> _TASK_: The answer is the data below, repeated exactly, with no pictures included.

══════════

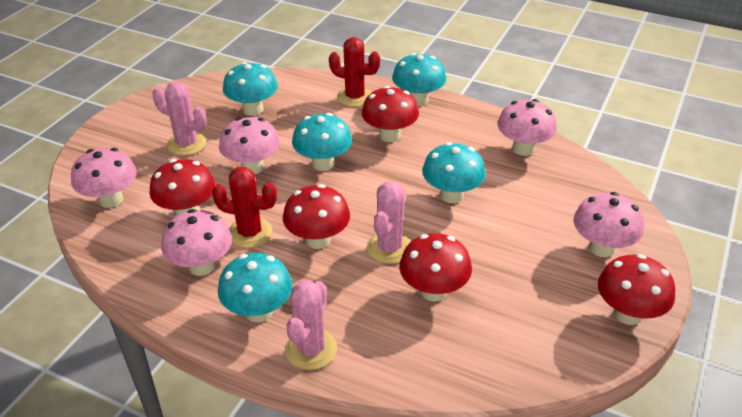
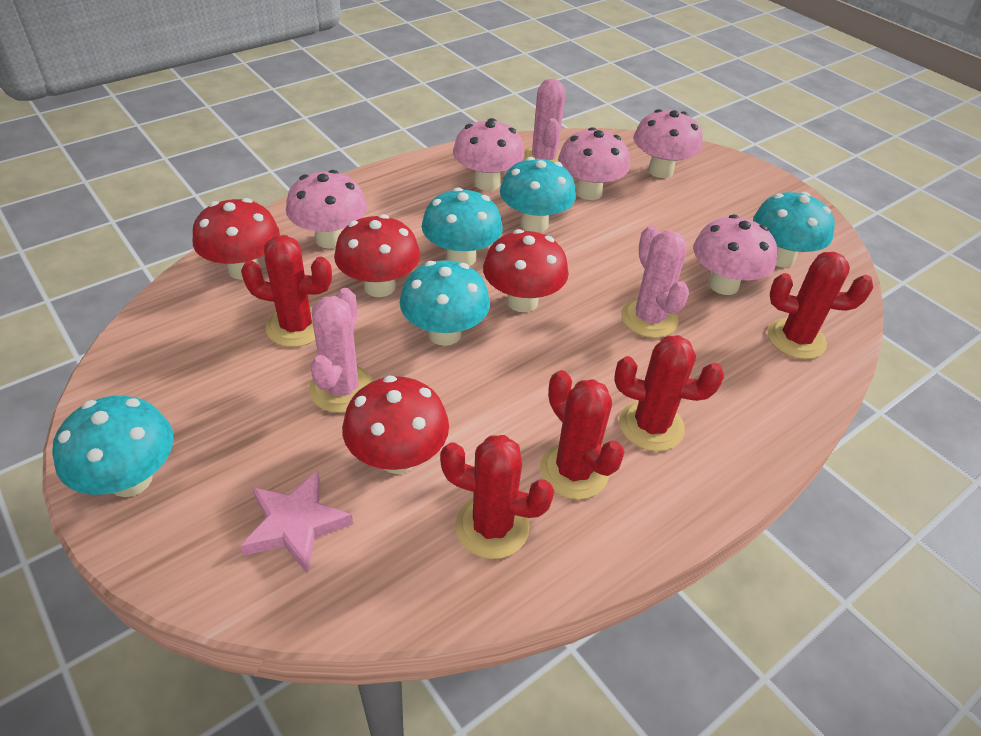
pink star: 0 -> 1
red cactus: 2 -> 5
red mushroom: 5 -> 4

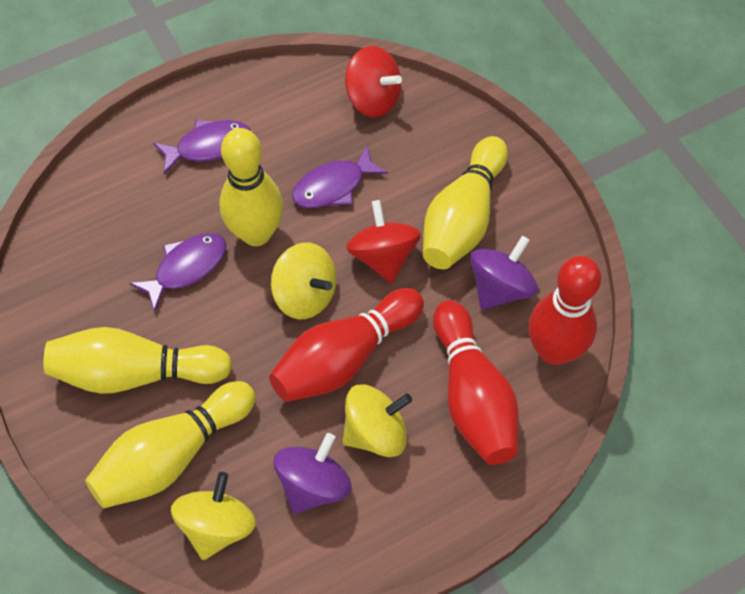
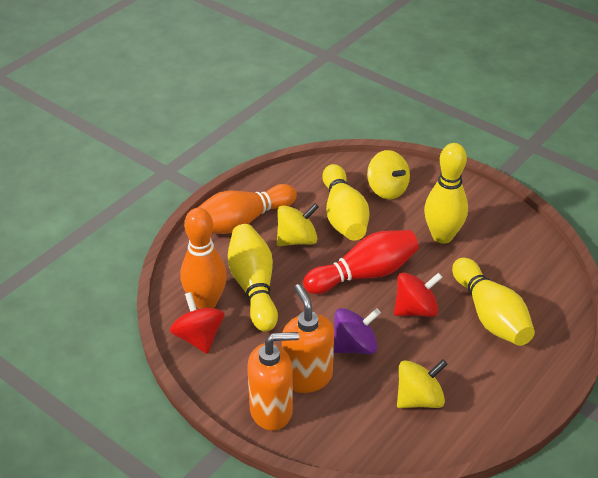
orange bowling pin: 0 -> 2
orange soap dispenser: 0 -> 2
purple fish: 3 -> 0
purple spinning top: 2 -> 1
red bowling pin: 3 -> 1

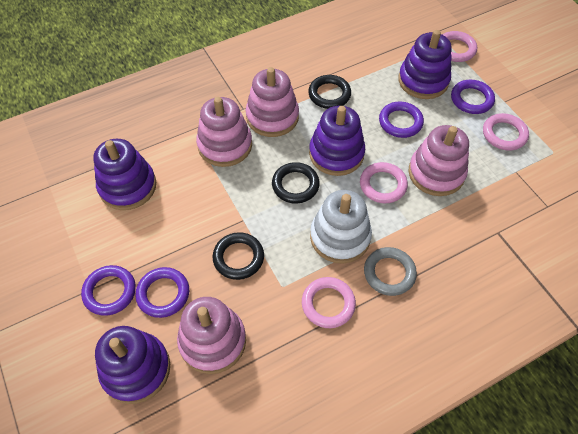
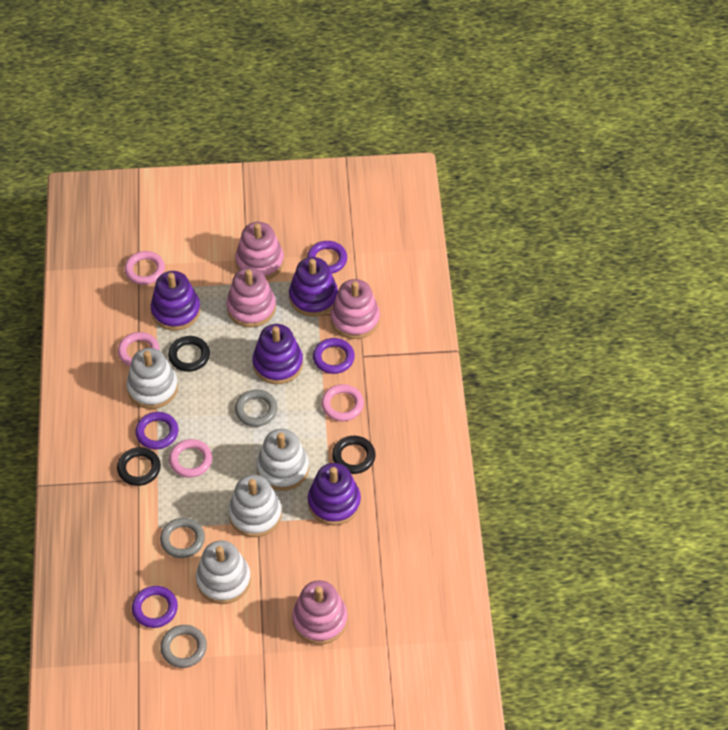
grey ring: 1 -> 3
white stacking toy: 1 -> 4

══════════

> _ANSWER BOX_:
pink star: 0 -> 1
red cactus: 2 -> 5
red mushroom: 5 -> 4

orange bowling pin: 0 -> 2
orange soap dispenser: 0 -> 2
purple fish: 3 -> 0
purple spinning top: 2 -> 1
red bowling pin: 3 -> 1

grey ring: 1 -> 3
white stacking toy: 1 -> 4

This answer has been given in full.